**BRIEF**
Could you repeat the items from the line with "Trace the roads" to the line with "This is a 0.1", both included, leaving the pictures out of your answer?

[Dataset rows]
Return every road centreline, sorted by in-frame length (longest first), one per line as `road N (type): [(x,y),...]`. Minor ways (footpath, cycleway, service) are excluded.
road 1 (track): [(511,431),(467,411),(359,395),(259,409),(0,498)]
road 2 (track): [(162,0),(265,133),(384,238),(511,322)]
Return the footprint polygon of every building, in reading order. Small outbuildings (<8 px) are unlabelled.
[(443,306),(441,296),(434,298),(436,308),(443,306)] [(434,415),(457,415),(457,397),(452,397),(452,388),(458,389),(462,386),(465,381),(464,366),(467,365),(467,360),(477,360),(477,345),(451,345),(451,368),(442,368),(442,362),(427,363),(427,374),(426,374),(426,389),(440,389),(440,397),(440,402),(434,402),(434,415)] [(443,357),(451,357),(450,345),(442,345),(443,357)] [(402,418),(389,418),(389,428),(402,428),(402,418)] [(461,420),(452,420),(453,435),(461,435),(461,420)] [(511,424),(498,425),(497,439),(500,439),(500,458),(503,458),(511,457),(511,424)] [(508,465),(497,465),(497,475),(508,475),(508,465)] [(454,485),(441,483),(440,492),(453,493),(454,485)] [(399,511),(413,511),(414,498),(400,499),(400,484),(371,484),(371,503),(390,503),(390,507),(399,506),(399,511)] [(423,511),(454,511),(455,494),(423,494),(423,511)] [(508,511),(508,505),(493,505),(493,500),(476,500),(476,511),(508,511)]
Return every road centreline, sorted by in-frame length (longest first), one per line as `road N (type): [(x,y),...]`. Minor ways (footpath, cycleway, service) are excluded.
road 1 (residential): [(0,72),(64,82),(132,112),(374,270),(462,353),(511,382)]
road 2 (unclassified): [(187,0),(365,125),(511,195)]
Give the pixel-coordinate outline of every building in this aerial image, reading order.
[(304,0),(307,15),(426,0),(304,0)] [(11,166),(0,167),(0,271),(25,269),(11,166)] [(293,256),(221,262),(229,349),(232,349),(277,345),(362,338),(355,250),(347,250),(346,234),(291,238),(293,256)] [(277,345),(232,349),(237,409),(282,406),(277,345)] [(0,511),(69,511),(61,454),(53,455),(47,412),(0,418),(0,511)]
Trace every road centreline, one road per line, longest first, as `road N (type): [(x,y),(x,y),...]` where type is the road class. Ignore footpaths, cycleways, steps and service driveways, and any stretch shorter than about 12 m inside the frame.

--

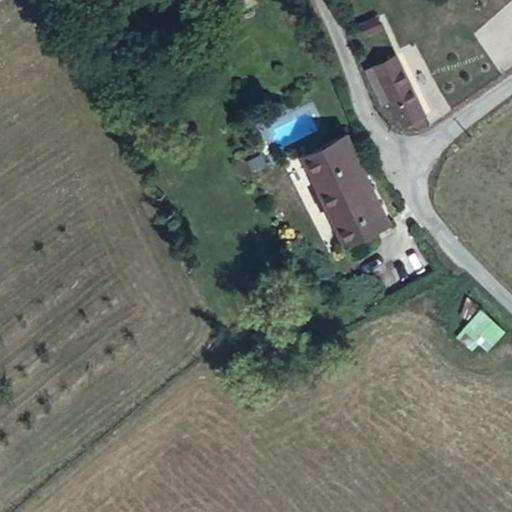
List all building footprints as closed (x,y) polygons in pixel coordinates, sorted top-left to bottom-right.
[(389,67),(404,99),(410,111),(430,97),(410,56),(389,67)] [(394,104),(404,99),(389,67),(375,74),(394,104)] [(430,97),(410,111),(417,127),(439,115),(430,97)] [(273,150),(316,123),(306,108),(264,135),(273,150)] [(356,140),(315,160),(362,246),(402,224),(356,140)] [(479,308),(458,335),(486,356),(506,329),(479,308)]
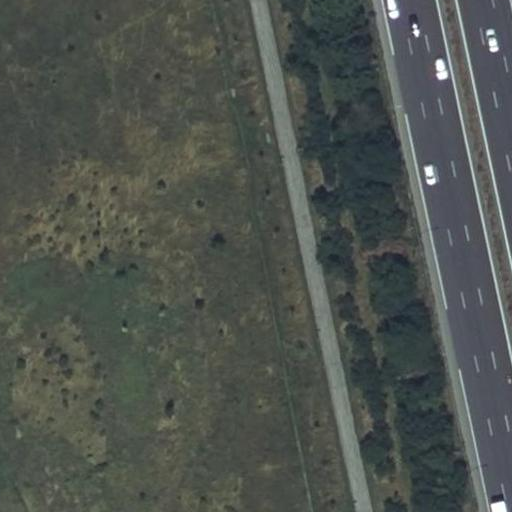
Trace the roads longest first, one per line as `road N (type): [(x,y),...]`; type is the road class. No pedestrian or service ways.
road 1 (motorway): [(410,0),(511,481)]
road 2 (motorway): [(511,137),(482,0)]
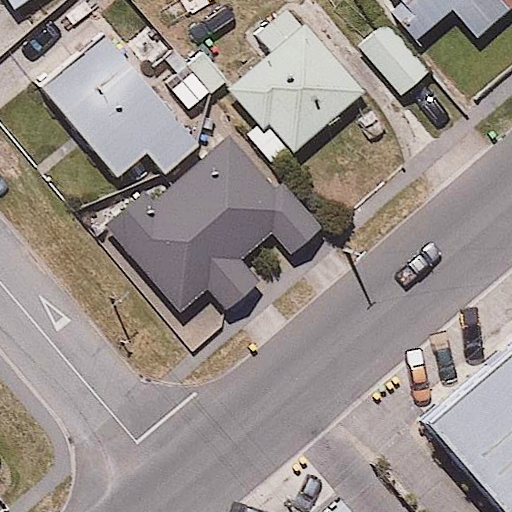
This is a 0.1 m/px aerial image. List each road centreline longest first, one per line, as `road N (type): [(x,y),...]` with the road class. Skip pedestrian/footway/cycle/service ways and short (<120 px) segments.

**SOLUTION TO THE EXERCISE**
Trace the roads longest first, one per line as `road N (type): [(x,y),...]`; type is the road class. No pedestrian or service ways.
road 1 (motorway): [(410,0),(511,481)]
road 2 (motorway): [(511,137),(482,0)]
This is a 0.1 m/px aerial image. List each road centreline longest first, one per line, as `road N (type): [(x,y),...]` with the road class. Skip pedestrian/footway/cycle/service ways and short (<120 px) segments.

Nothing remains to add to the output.